• Exercise: Look through the material below and copy exactly the lines from the line with "(382, 249) = (319, 205): yellow" to the line with "(521, 231) = (313, 376): turquoise", those two lines included.

• Supplied records:
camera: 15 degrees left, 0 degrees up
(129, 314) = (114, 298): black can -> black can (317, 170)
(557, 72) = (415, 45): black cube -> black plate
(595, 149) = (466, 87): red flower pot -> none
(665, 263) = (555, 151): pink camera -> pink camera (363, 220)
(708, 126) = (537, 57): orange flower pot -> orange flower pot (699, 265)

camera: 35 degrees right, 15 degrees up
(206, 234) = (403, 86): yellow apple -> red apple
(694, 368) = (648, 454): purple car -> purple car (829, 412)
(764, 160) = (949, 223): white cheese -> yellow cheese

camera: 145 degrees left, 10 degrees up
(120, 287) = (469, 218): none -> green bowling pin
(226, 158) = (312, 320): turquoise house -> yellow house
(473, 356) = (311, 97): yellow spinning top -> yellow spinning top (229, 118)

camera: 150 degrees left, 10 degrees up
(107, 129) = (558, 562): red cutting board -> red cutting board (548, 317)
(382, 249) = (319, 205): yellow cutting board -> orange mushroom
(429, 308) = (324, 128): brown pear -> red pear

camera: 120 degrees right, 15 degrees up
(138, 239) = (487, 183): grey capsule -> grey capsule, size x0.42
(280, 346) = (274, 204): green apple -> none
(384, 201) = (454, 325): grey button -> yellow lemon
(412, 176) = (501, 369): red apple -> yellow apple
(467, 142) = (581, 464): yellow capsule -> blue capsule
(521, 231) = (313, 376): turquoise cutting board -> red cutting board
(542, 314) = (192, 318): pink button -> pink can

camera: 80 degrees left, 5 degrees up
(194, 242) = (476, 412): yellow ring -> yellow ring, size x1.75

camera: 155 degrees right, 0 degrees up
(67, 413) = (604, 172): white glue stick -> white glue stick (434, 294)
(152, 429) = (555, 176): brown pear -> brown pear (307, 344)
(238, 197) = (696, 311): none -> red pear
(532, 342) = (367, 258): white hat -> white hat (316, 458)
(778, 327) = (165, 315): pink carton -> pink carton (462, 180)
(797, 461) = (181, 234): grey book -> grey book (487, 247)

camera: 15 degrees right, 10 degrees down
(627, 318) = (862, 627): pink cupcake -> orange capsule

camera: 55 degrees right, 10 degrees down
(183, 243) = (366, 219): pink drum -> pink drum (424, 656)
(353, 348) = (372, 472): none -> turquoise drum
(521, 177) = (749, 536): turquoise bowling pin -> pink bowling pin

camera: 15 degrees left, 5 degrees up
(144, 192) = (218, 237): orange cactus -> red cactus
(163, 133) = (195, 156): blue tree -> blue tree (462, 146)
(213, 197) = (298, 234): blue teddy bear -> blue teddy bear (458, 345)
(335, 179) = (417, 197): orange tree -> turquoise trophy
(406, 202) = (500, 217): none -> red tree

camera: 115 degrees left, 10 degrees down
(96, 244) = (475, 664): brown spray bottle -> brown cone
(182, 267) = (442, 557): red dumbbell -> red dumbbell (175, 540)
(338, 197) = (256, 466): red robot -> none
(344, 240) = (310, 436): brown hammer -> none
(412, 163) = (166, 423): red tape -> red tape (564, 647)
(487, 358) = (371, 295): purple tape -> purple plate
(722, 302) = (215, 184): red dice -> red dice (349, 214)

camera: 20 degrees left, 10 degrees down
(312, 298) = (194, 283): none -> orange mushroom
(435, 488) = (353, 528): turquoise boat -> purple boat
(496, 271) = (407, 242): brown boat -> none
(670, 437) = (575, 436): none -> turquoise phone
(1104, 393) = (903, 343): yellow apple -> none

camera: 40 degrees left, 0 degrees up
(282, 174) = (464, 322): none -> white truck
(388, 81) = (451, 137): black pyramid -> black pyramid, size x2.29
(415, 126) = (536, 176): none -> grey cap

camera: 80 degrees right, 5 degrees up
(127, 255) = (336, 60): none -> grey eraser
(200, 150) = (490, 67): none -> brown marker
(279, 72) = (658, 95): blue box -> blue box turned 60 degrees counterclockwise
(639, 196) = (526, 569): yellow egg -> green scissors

• Worked solution:
(382, 249) = (319, 205): yellow cutting board -> orange mushroom
(429, 308) = (324, 128): brown pear -> red pear

camera: 120 degrees right, 15 degrees up
(138, 239) = (487, 183): grey capsule -> grey capsule, size x0.42
(280, 346) = (274, 204): green apple -> none
(384, 201) = (454, 325): grey button -> yellow lemon
(412, 176) = (501, 369): red apple -> yellow apple
(467, 142) = (581, 464): yellow capsule -> blue capsule
(521, 231) = (313, 376): turquoise cutting board -> red cutting board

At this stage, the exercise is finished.